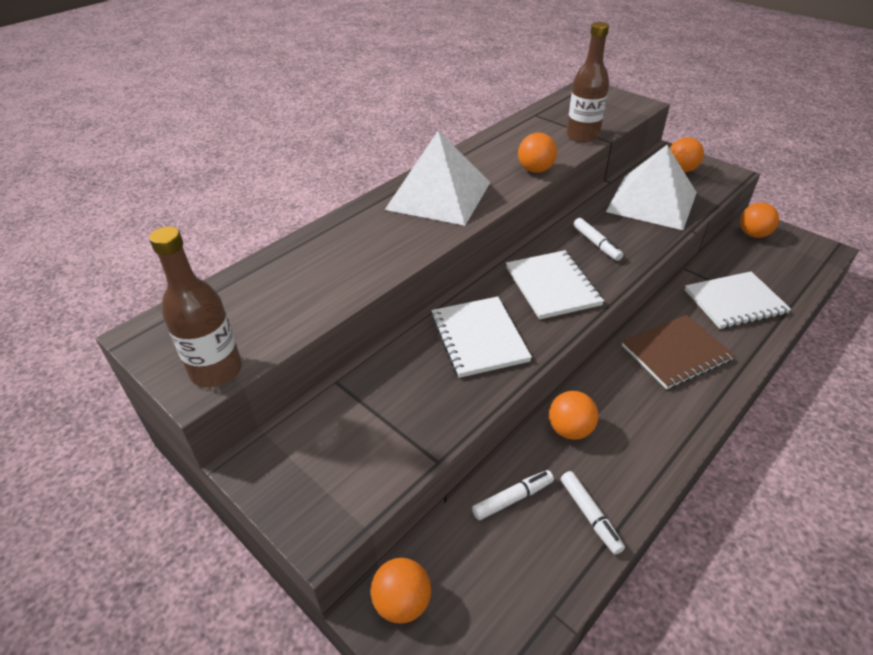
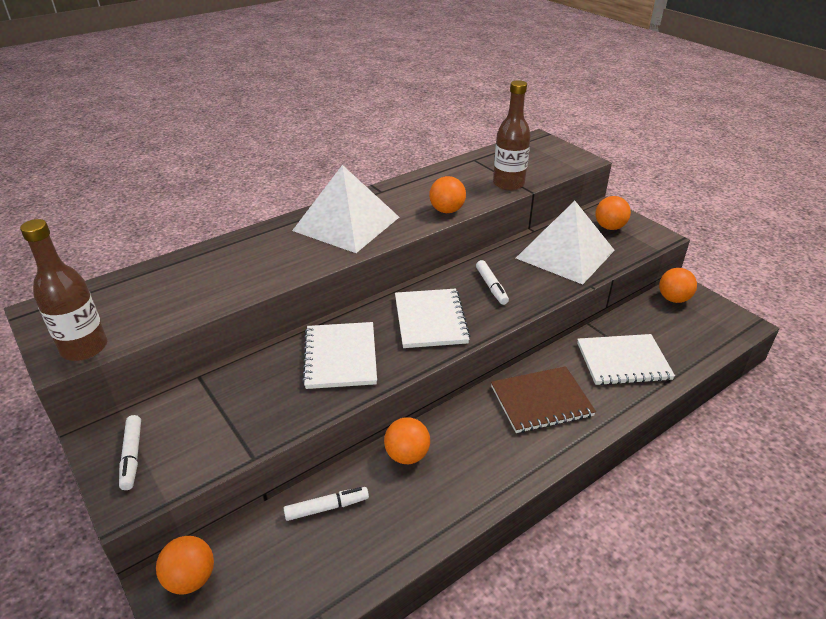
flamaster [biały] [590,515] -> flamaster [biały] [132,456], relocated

* * *

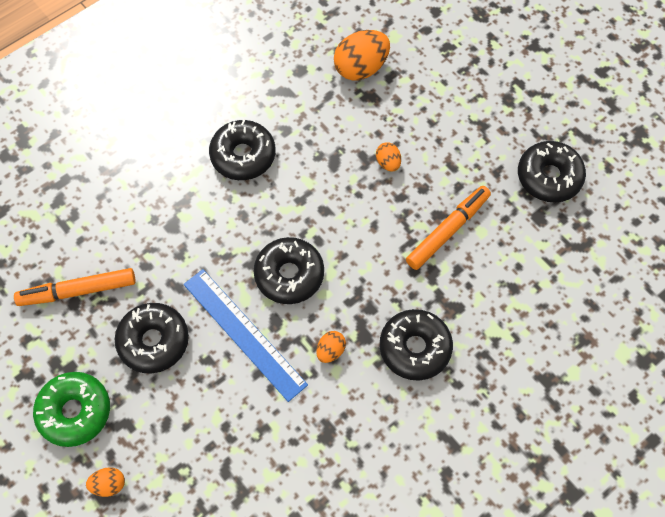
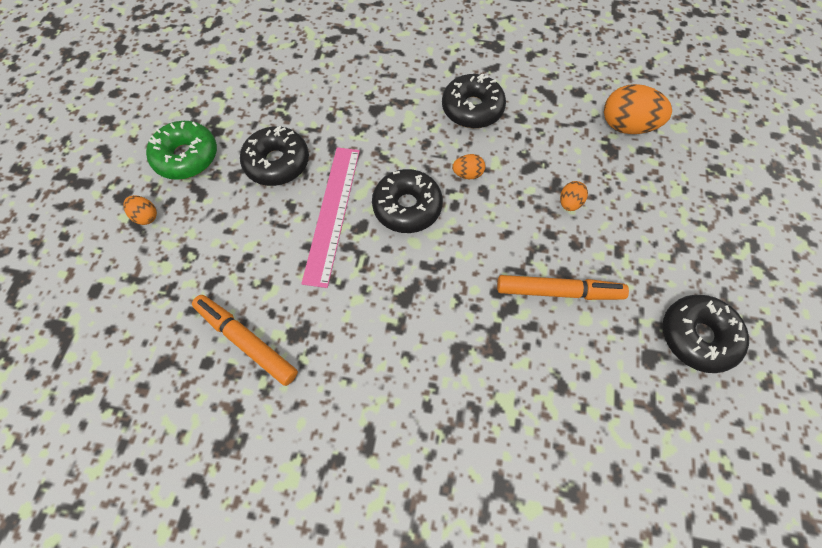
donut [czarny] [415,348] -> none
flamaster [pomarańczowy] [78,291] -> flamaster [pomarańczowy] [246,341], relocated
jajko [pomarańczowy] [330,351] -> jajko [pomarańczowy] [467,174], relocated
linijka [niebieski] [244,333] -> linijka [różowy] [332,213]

▶ [Problem requirements]:
Find how many lines in the material hold the word "relocated" and state that number alone.

▶ [Written response]:
3